-- Opening Marker --

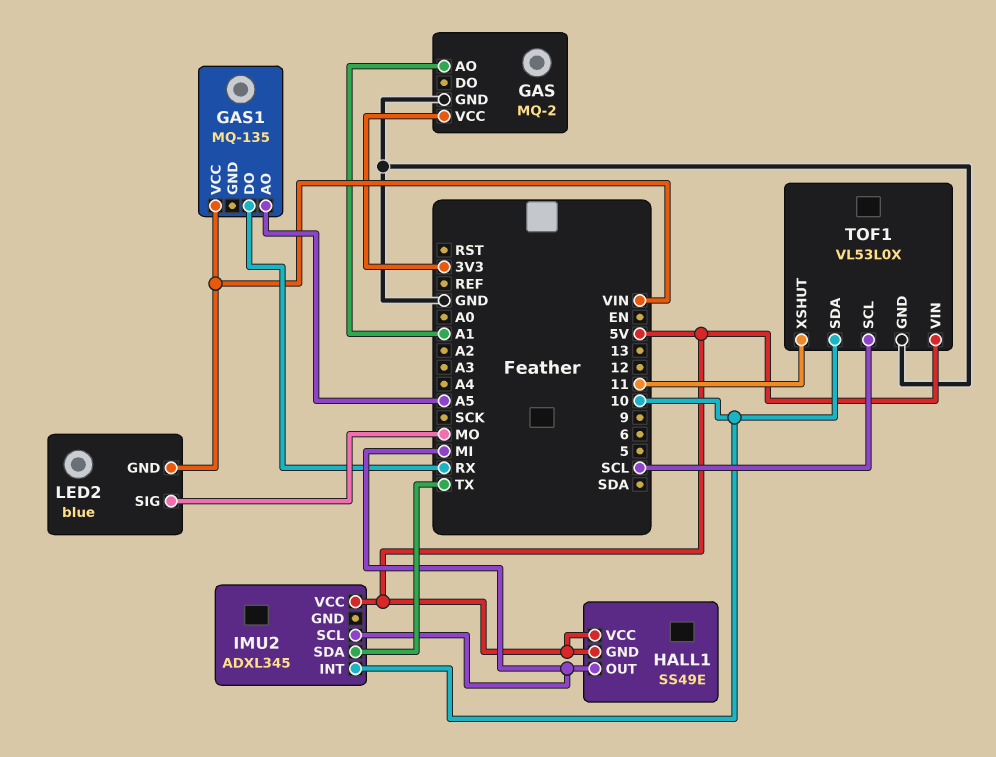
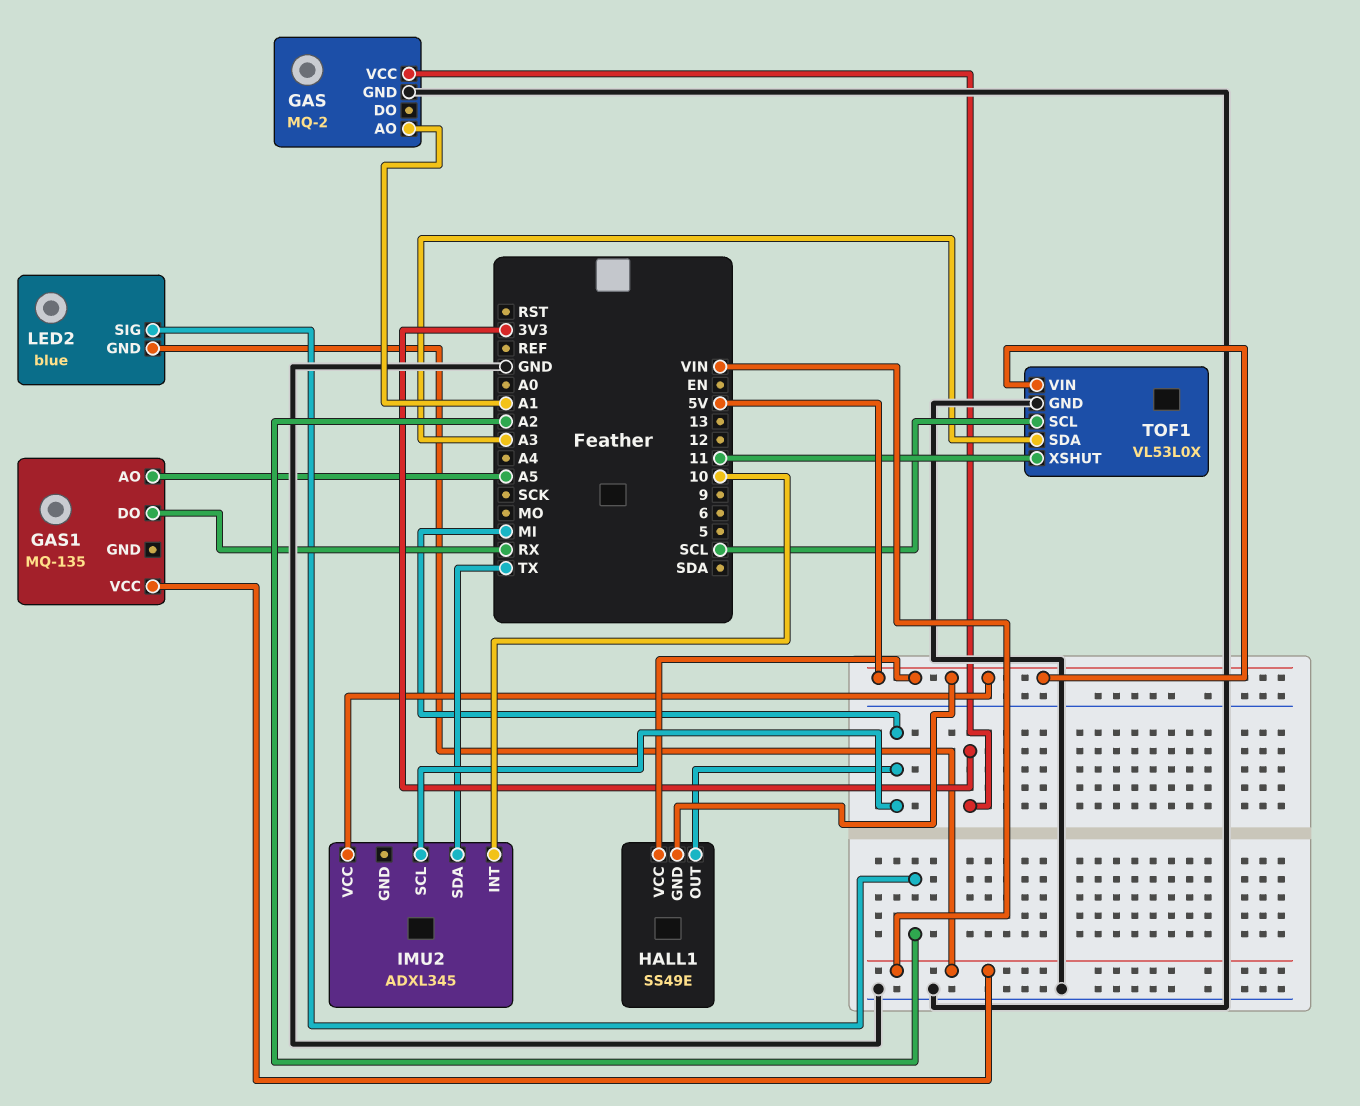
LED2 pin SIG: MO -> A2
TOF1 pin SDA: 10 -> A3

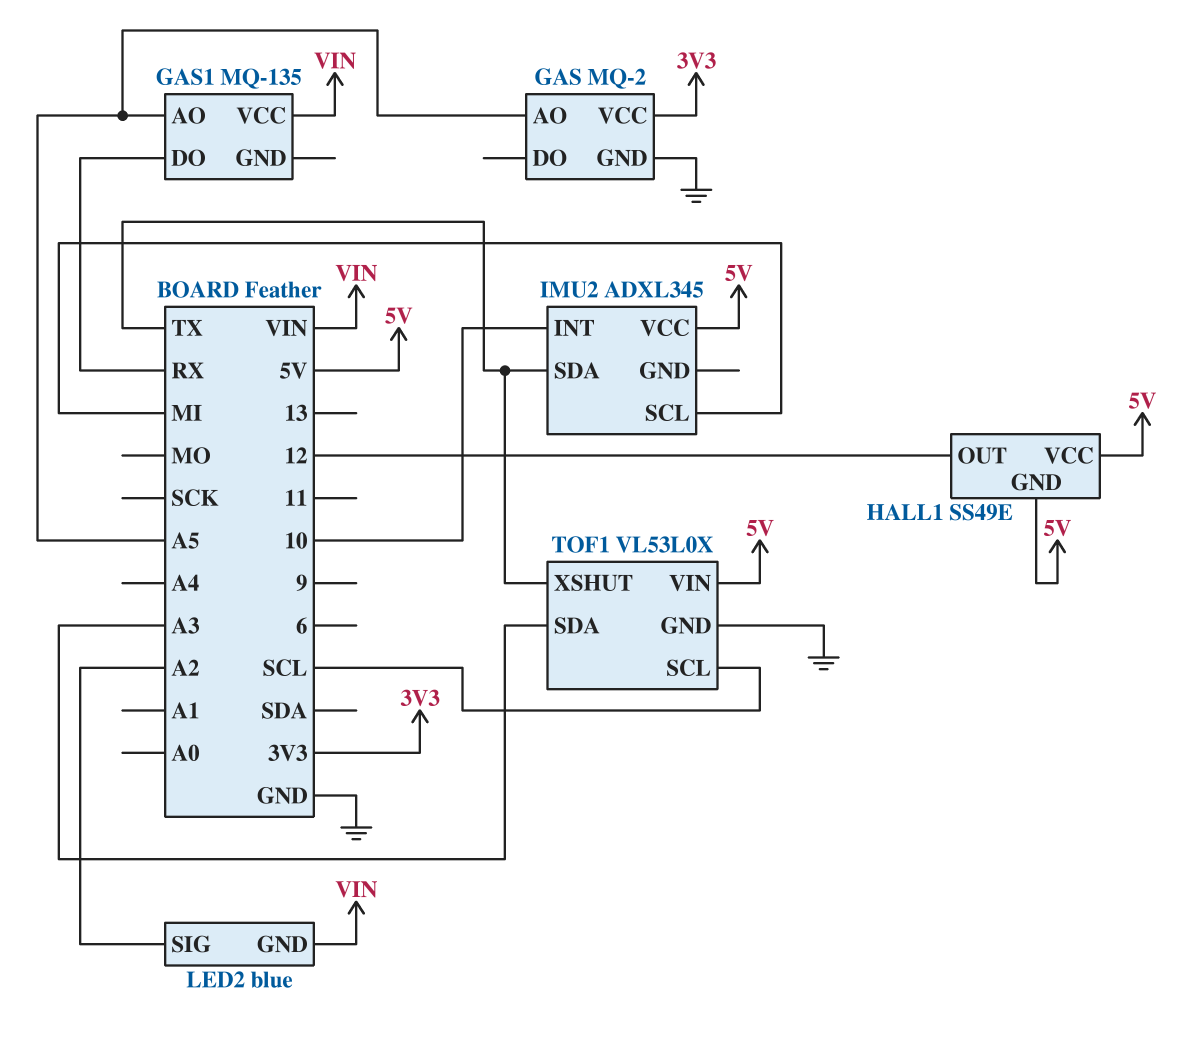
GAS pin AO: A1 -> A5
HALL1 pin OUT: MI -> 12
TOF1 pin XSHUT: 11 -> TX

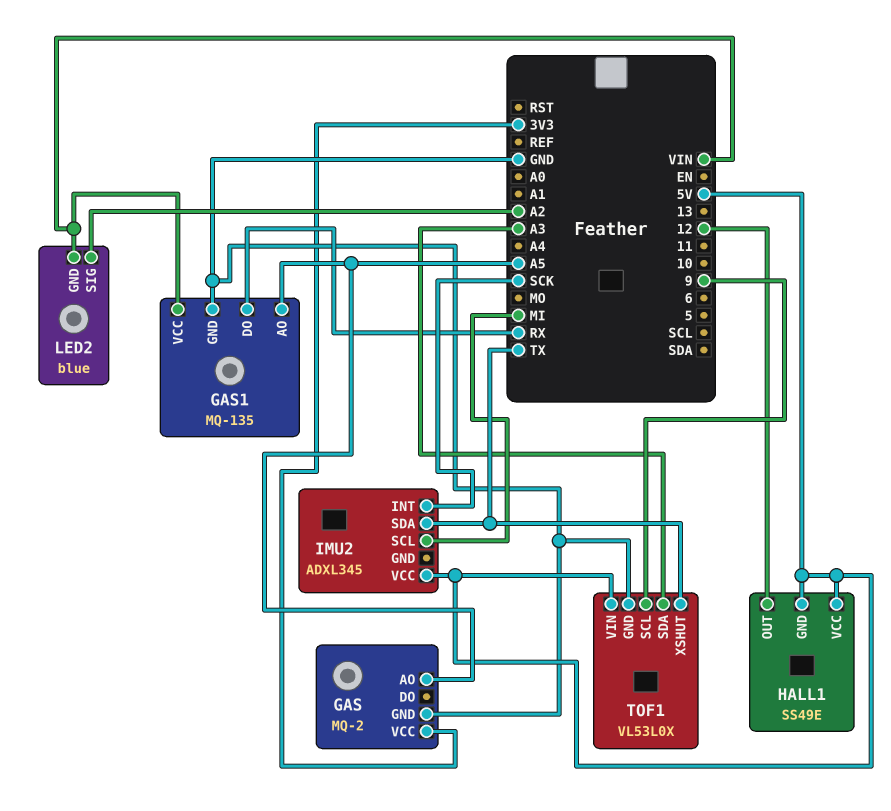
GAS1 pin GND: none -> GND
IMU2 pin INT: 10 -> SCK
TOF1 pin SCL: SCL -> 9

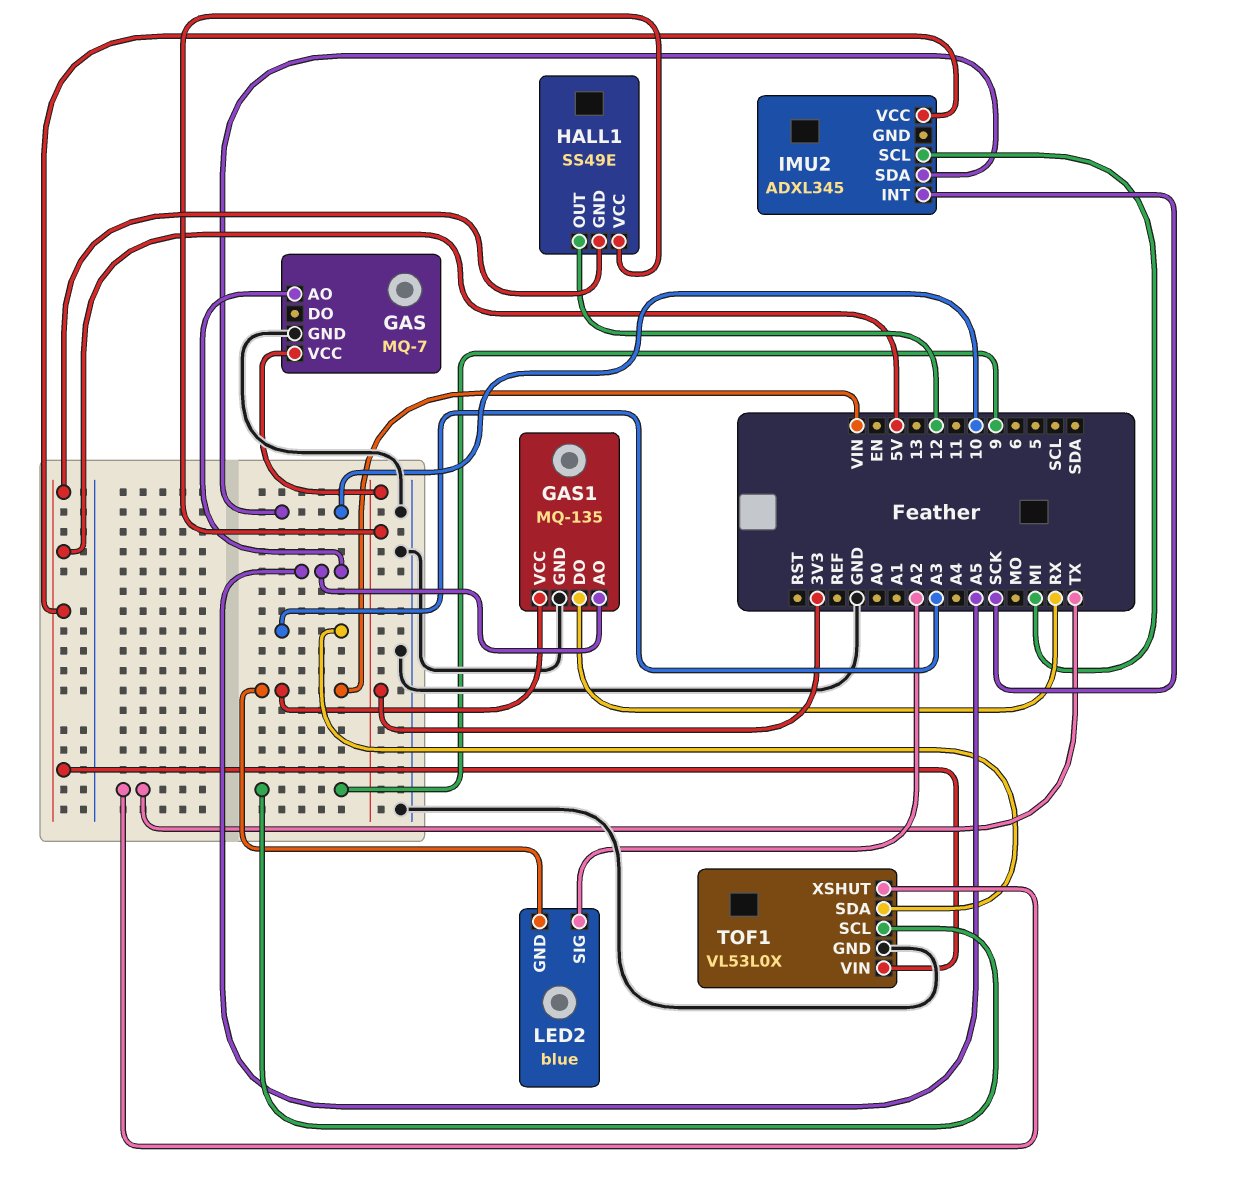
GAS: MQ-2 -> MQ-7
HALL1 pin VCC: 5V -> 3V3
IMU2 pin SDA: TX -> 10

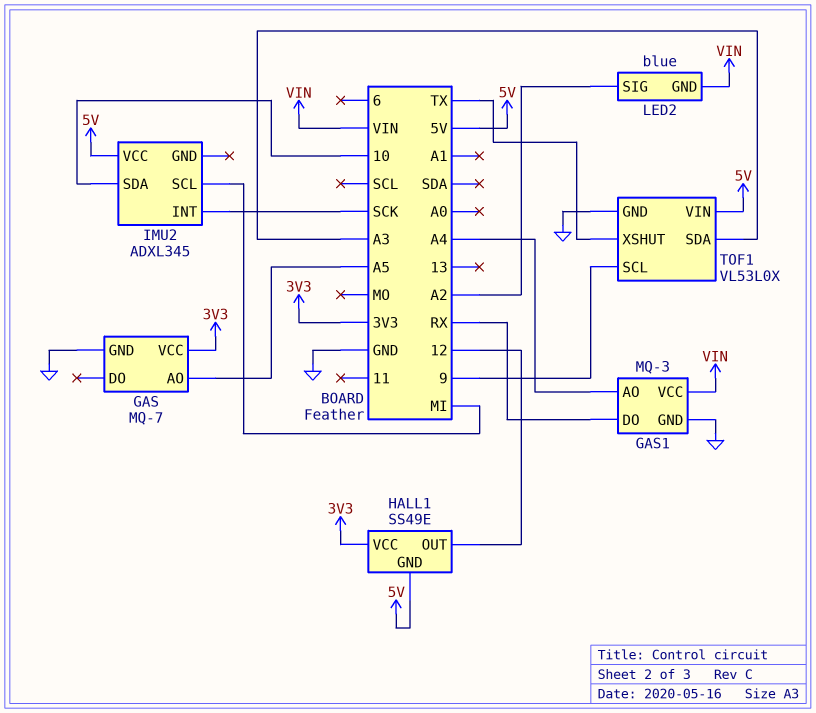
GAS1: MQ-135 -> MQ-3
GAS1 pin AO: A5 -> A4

-- Closing Marker --

• About this task:
In the printed copy, the material above must appear unchanged and without its pictures.

• Output of the exercise:
LED2 pin SIG: MO -> A2
TOF1 pin SDA: 10 -> A3

GAS pin AO: A1 -> A5
HALL1 pin OUT: MI -> 12
TOF1 pin XSHUT: 11 -> TX

GAS1 pin GND: none -> GND
IMU2 pin INT: 10 -> SCK
TOF1 pin SCL: SCL -> 9

GAS: MQ-2 -> MQ-7
HALL1 pin VCC: 5V -> 3V3
IMU2 pin SDA: TX -> 10

GAS1: MQ-135 -> MQ-3
GAS1 pin AO: A5 -> A4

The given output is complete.